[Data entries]
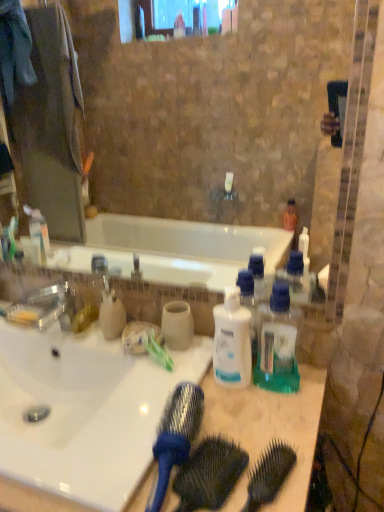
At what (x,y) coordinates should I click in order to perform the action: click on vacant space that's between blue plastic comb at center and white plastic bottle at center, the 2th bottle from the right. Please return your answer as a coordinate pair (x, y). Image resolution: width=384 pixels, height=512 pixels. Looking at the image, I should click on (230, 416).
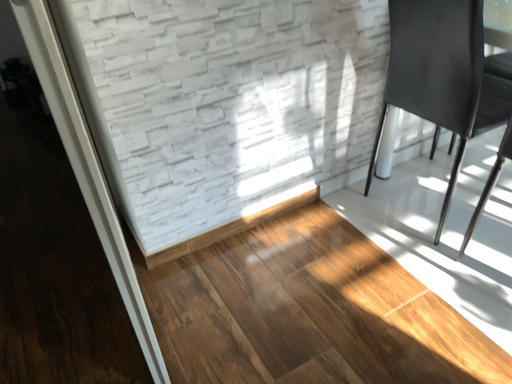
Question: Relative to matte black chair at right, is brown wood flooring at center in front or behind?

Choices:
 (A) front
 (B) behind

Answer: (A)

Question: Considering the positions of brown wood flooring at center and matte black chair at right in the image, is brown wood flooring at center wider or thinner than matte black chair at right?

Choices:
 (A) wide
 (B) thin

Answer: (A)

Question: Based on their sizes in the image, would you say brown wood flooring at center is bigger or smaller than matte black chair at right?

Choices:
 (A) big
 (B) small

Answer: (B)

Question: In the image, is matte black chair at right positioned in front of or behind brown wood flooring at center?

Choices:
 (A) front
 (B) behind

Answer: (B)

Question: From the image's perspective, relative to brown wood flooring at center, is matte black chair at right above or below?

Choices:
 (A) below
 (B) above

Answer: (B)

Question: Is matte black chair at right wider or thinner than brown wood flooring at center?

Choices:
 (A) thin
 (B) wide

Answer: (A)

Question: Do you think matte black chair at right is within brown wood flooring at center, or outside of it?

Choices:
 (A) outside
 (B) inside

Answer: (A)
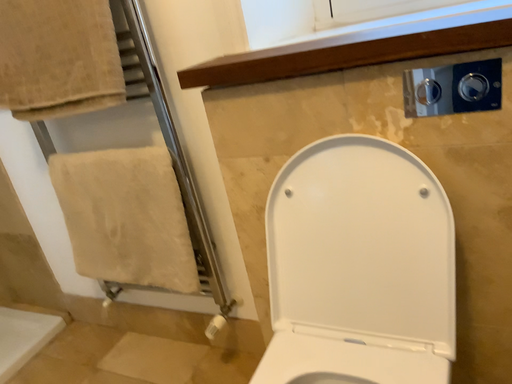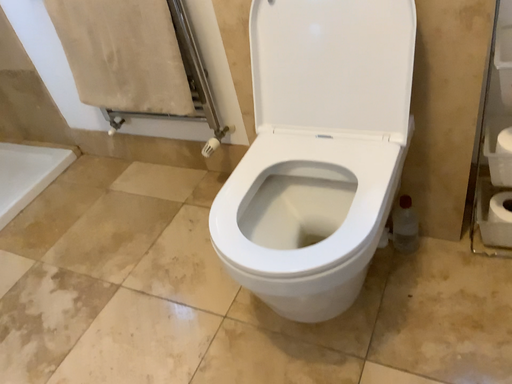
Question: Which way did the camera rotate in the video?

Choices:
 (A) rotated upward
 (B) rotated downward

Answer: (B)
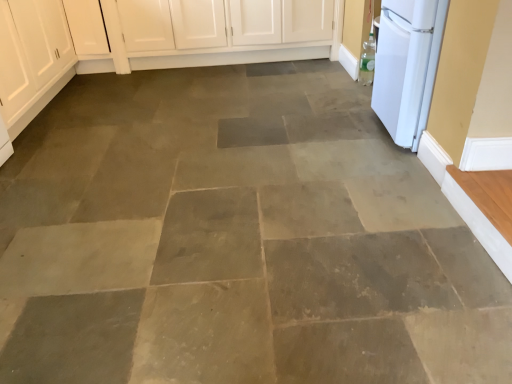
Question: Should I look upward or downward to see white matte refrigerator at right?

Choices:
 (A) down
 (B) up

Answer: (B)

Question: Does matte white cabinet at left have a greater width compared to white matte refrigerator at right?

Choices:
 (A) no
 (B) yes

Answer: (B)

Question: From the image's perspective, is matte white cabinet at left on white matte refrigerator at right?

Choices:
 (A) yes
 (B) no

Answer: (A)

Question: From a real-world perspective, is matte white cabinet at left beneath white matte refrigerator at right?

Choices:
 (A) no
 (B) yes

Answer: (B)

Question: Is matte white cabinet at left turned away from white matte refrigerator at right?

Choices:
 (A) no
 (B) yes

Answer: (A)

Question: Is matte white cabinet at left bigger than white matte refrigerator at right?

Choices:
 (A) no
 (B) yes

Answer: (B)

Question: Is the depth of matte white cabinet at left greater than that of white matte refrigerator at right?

PROBLEM REQUIREMENTS: Pull out each line from the data entries that contains the word "above".

ANSWER TO THIS PROBLEM:
Question: From the image's perspective, relative to brown wood flooring at center, is matte black chair at right above or below?
 (B) above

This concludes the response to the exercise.